## Task:
Exactly as they appear, transcribe the entries and skip any pictures.

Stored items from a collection

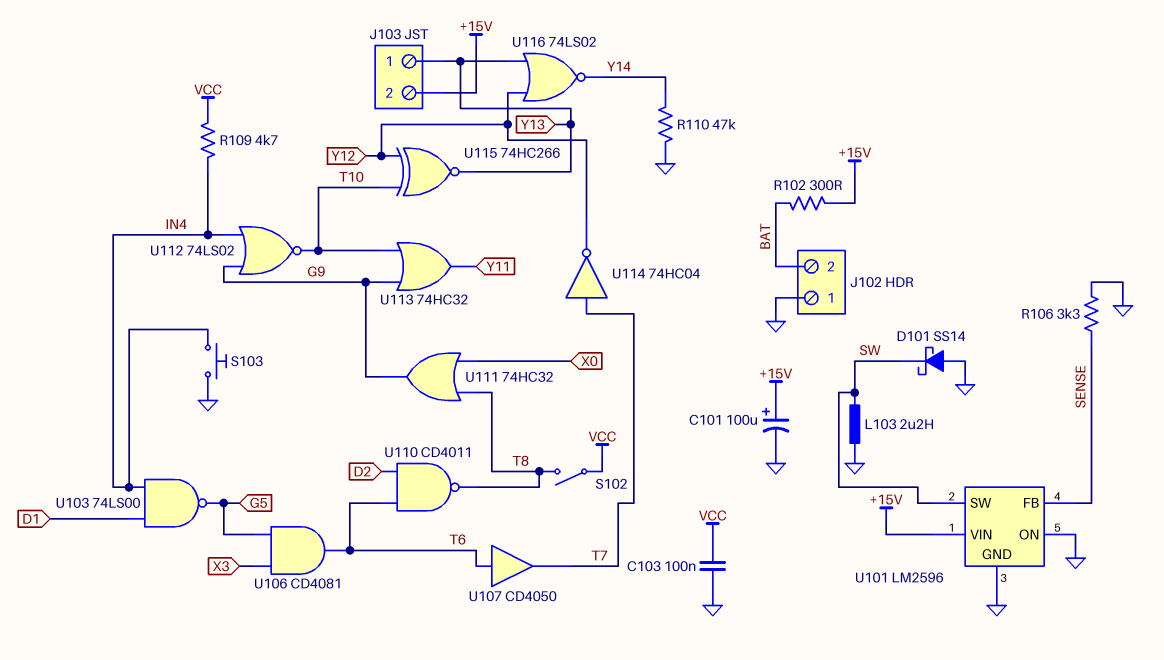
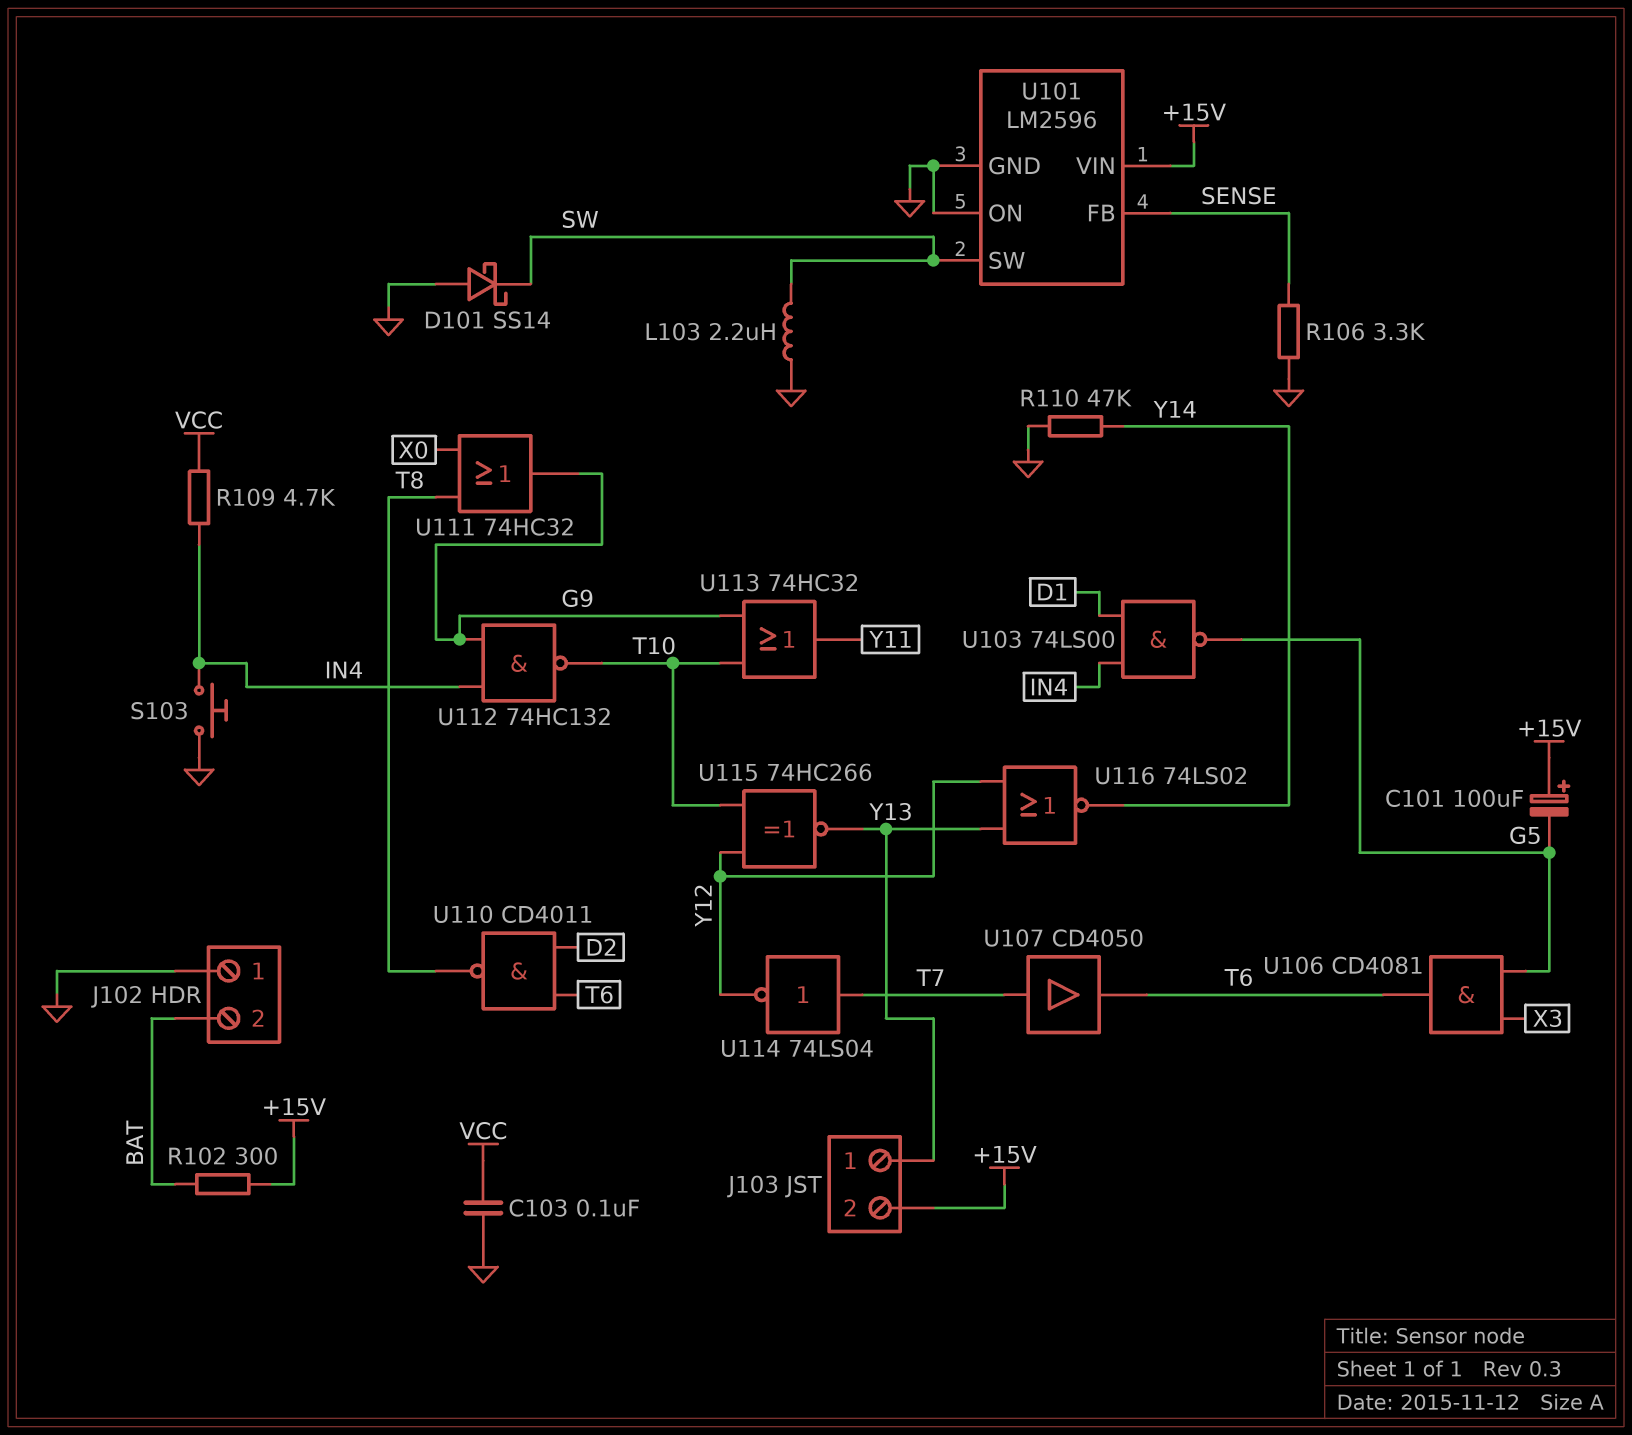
C101: 100uF (plus +15V, minus GND) -> 100uF (plus +15V, minus G5)
S102: switch (T8, VCC) -> none
U107: buffer CD4050 (in T6, out T7) -> buffer CD4050 (in T7, out T6)
U112: NOR 74LS02 (in G9, in IN4, out T10) -> NAND 74HC132 (in G9, in IN4, out T10)
U114: NOT 74HC04 (in T7, out Y12) -> NOT 74LS04 (in T7, out Y12)

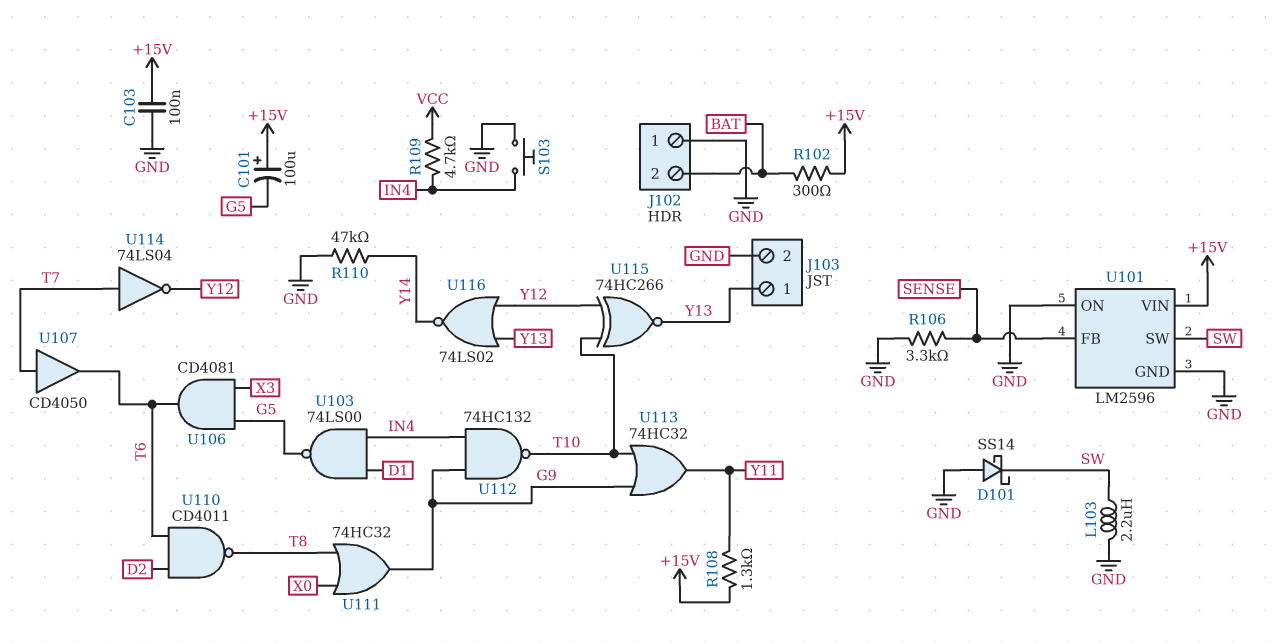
C103: 100nF (GND, VCC) -> 100nF (+15V, GND)
J103 pin 2: +15V -> GND
R108: none -> 1.3k (+15V, Y11)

## Answer to this task:
C101: 100uF (plus +15V, minus GND) -> 100uF (plus +15V, minus G5)
S102: switch (T8, VCC) -> none
U107: buffer CD4050 (in T6, out T7) -> buffer CD4050 (in T7, out T6)
U112: NOR 74LS02 (in G9, in IN4, out T10) -> NAND 74HC132 (in G9, in IN4, out T10)
U114: NOT 74HC04 (in T7, out Y12) -> NOT 74LS04 (in T7, out Y12)

C103: 100nF (GND, VCC) -> 100nF (+15V, GND)
J103 pin 2: +15V -> GND
R108: none -> 1.3k (+15V, Y11)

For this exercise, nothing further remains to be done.